- WHAT IS REQUIRED:
Word for word, print each record, dropping any image it holds.

- DATASET EXCERPTS:
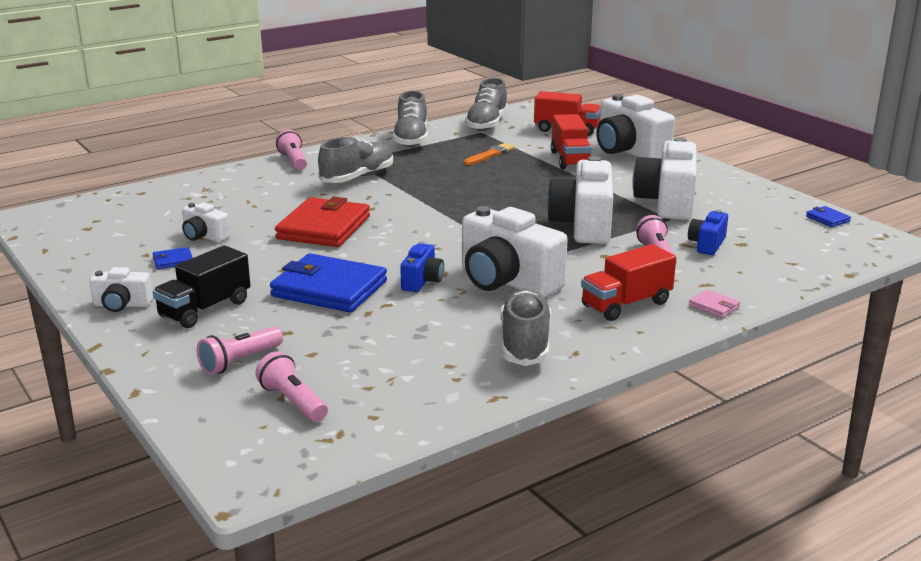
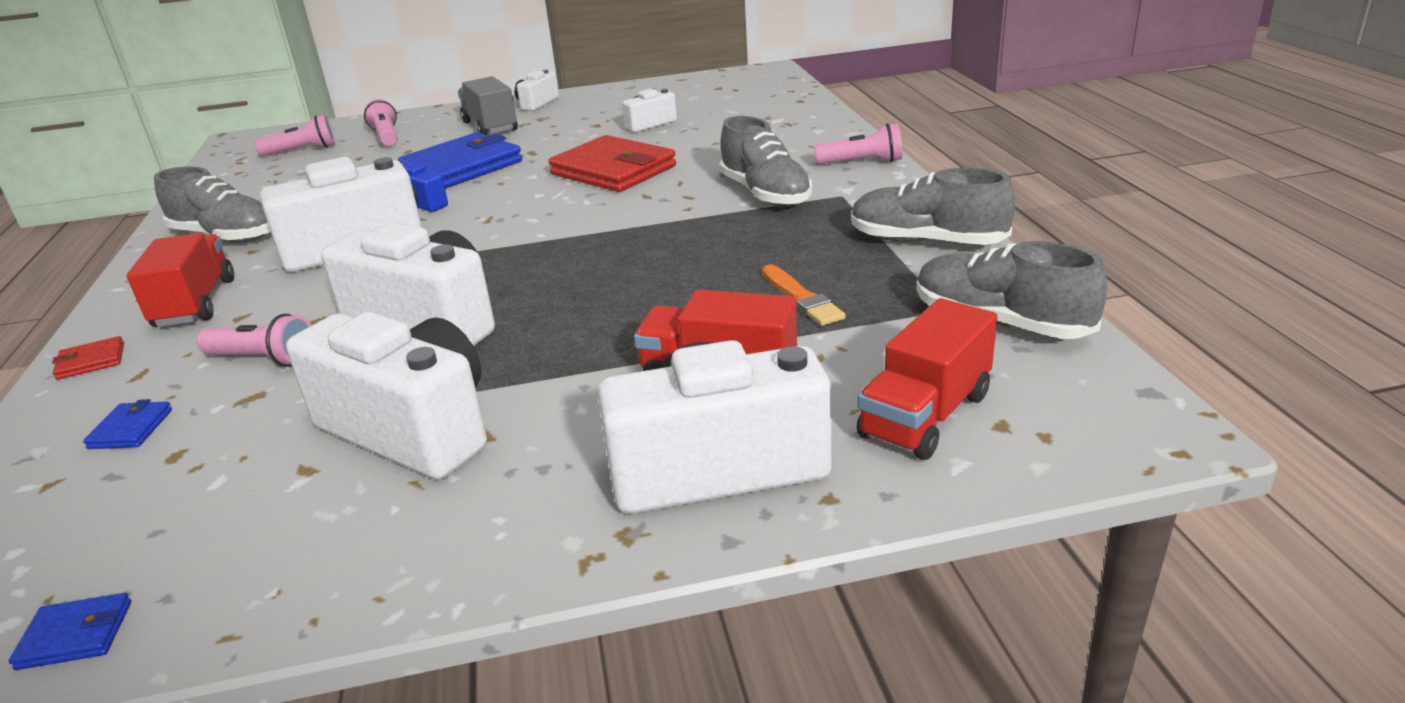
camera: 115 degrees right, 5 degrees up
(173, 261) = (604, 115): blue wallet -> blue wallet (131, 429)
(205, 309) = (490, 126): black truck -> grey truck
(707, 244) = (224, 416): blue camera -> none
(714, 306) = (91, 361): pink wallet -> red wallet

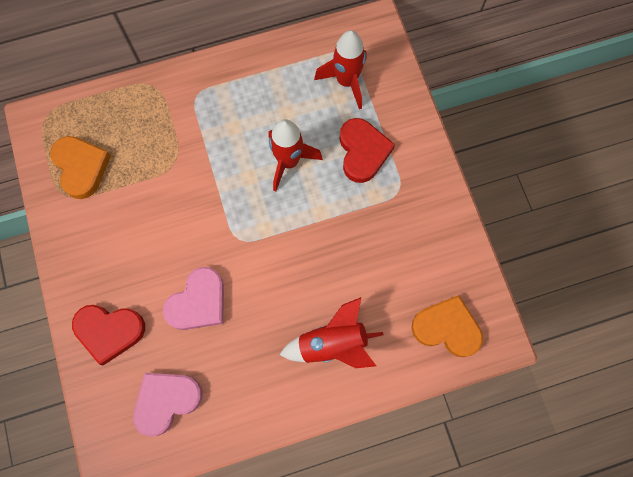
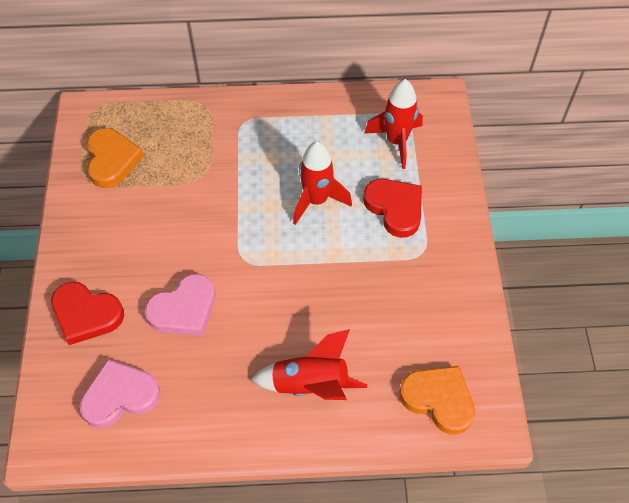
camera: 15 degrees right, 15 degrees down
(363, 152) = (395, 208): red heart -> red heart turned 45 degrees counterclockwise

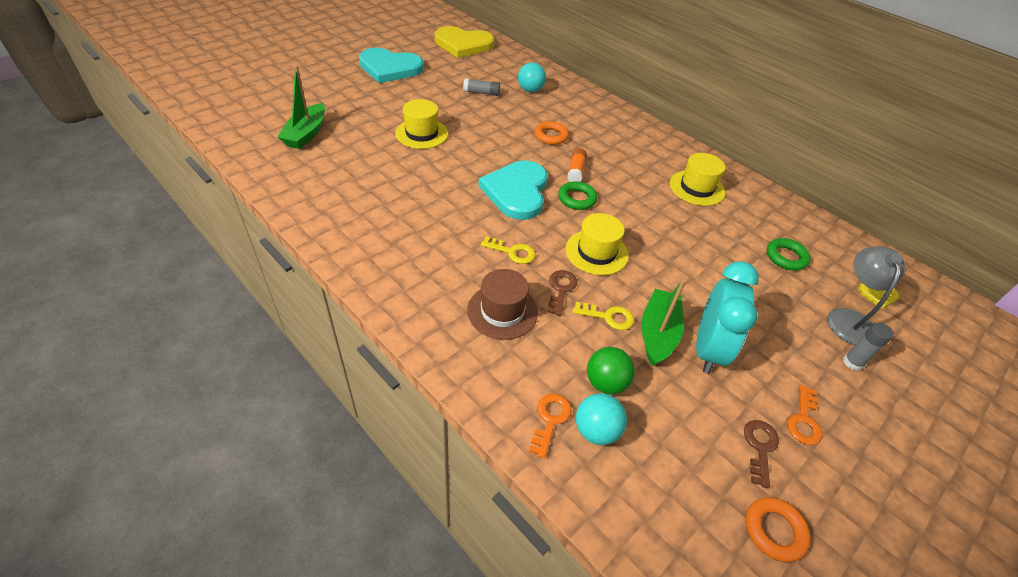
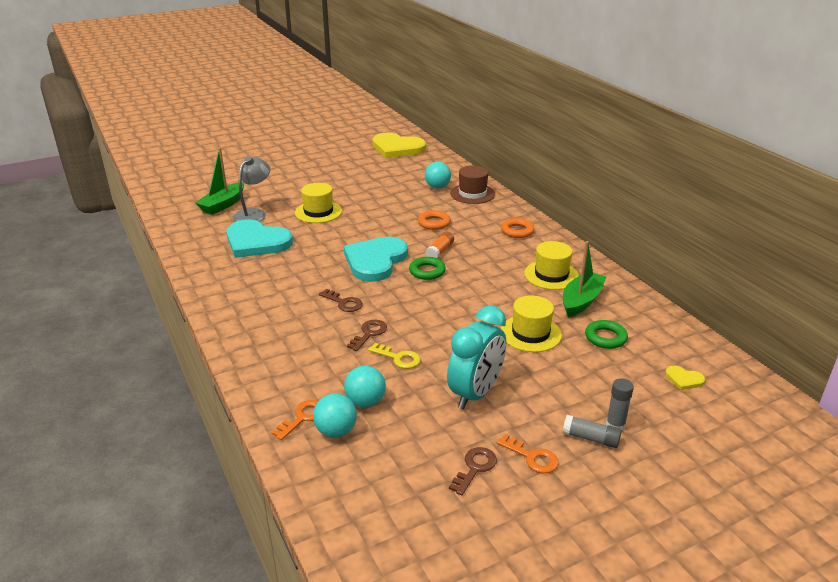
camera: 20 degrees right, 15 degrees down
(390, 68) = (320, 162): turquoise heart -> turquoise heart (256, 242)
(481, 93) = (390, 186): grey glue stick -> grey glue stick (590, 438)
(502, 311) = (309, 341): brown hat -> brown hat (472, 194)
(512, 252) = (343, 303): yellow key -> brown key
(596, 252) = (419, 312): yellow hat -> yellow hat (530, 333)
(606, 383) = (365, 402): green ball -> turquoise ball
(658, 333) = (436, 376): green boat -> green boat (581, 301)
(774, 531) = (447, 524): orange ring -> orange ring (517, 231)
(804, 420) = (532, 457): orange key -> orange key turned 90 degrees counterclockwise
(848, 318) = (636, 392): grey lamp -> grey lamp (254, 214)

- SOLUTION FOR THIS PROBLEM:
camera: 115 degrees right, 5 degrees up
(173, 261) = (604, 115): blue wallet -> blue wallet (131, 429)
(205, 309) = (490, 126): black truck -> grey truck
(707, 244) = (224, 416): blue camera -> none
(714, 306) = (91, 361): pink wallet -> red wallet

camera: 15 degrees right, 15 degrees down
(363, 152) = (395, 208): red heart -> red heart turned 45 degrees counterclockwise

camera: 20 degrees right, 15 degrees down
(390, 68) = (320, 162): turquoise heart -> turquoise heart (256, 242)
(481, 93) = (390, 186): grey glue stick -> grey glue stick (590, 438)
(502, 311) = (309, 341): brown hat -> brown hat (472, 194)
(512, 252) = (343, 303): yellow key -> brown key
(596, 252) = (419, 312): yellow hat -> yellow hat (530, 333)
(606, 383) = (365, 402): green ball -> turquoise ball
(658, 333) = (436, 376): green boat -> green boat (581, 301)
(774, 531) = (447, 524): orange ring -> orange ring (517, 231)
(804, 420) = (532, 457): orange key -> orange key turned 90 degrees counterclockwise
(848, 318) = (636, 392): grey lamp -> grey lamp (254, 214)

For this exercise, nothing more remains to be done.